Your task:
For the material that follows, state the number of lines where "padlock" occurs, and add nothing.

Supplied records:
==============================
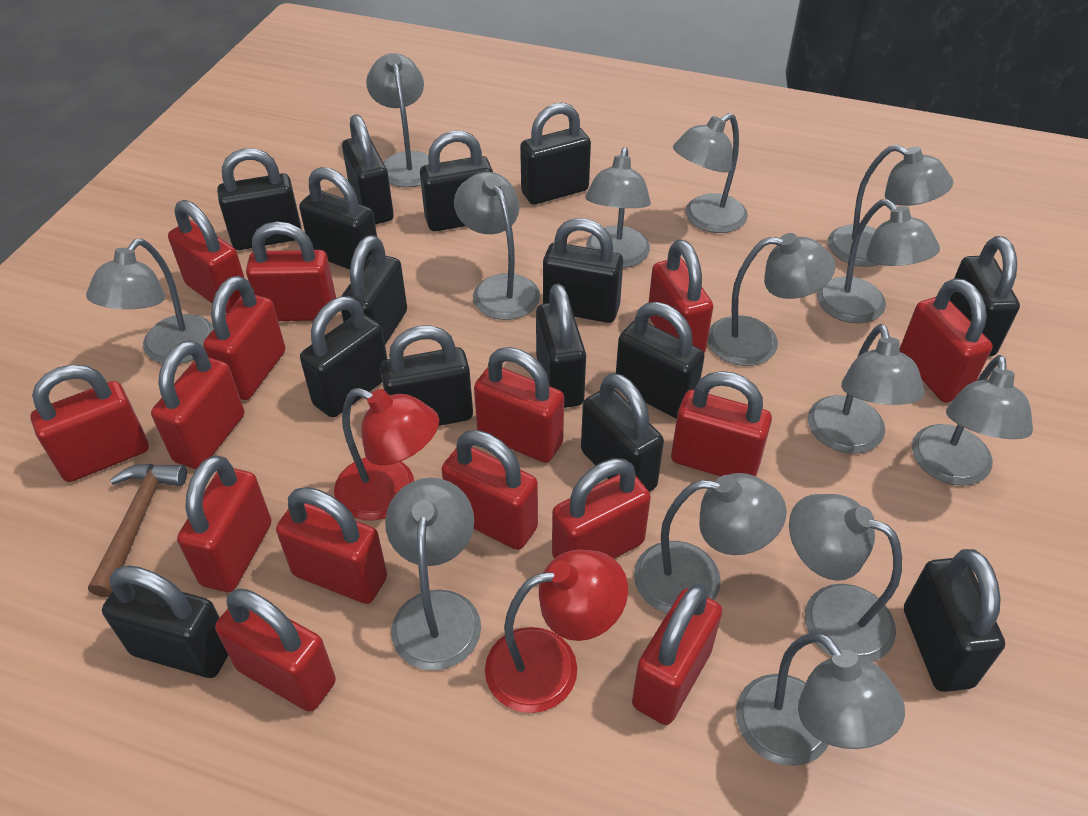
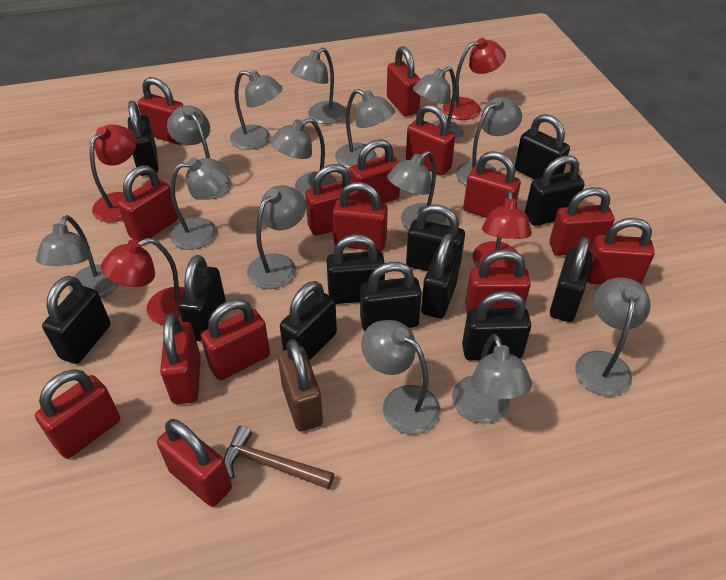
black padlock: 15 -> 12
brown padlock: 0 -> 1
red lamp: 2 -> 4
==============================
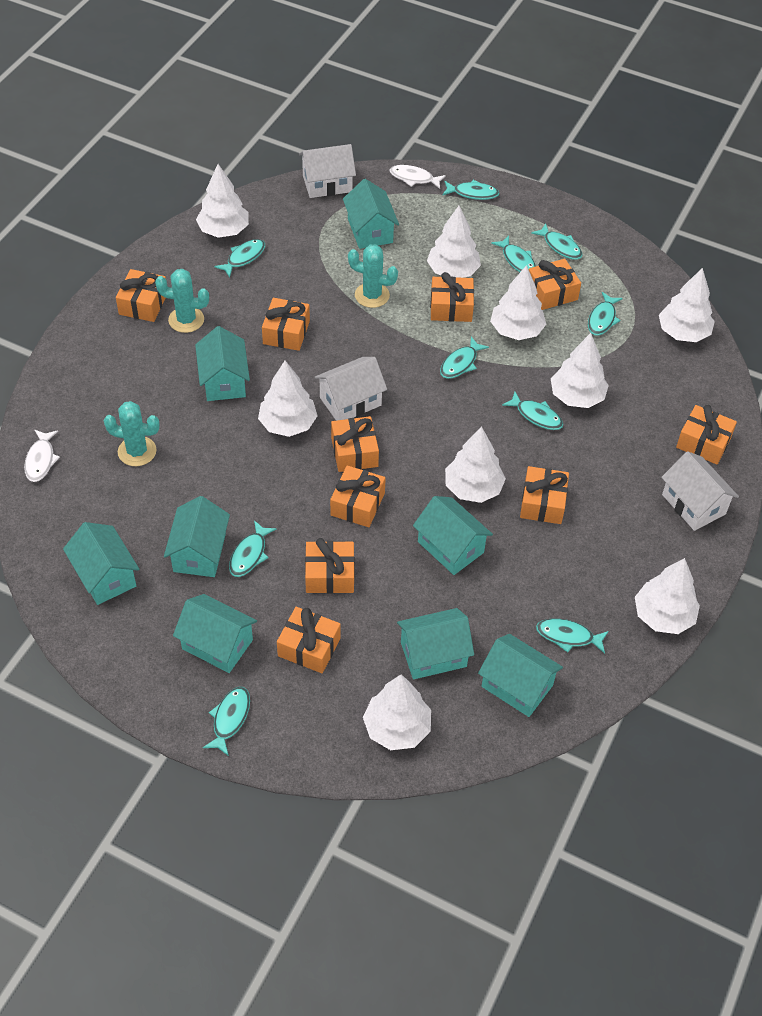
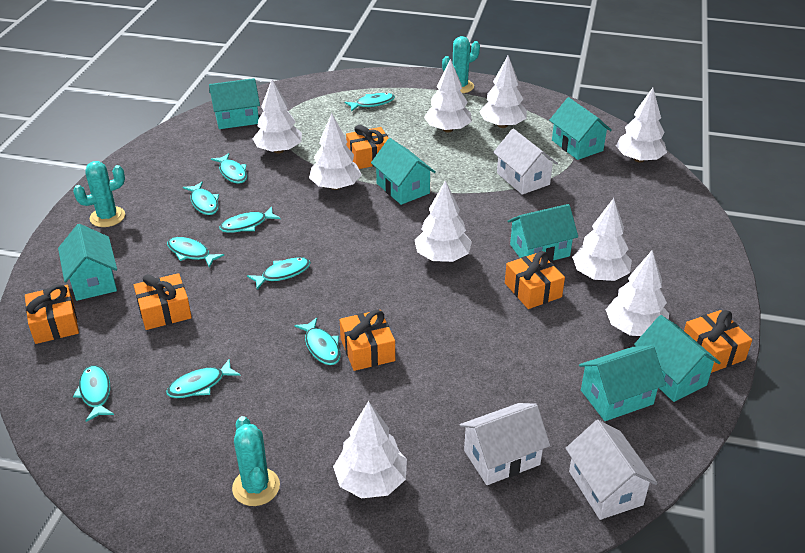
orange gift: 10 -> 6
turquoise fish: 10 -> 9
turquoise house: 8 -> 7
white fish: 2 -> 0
==============================
Task response:
2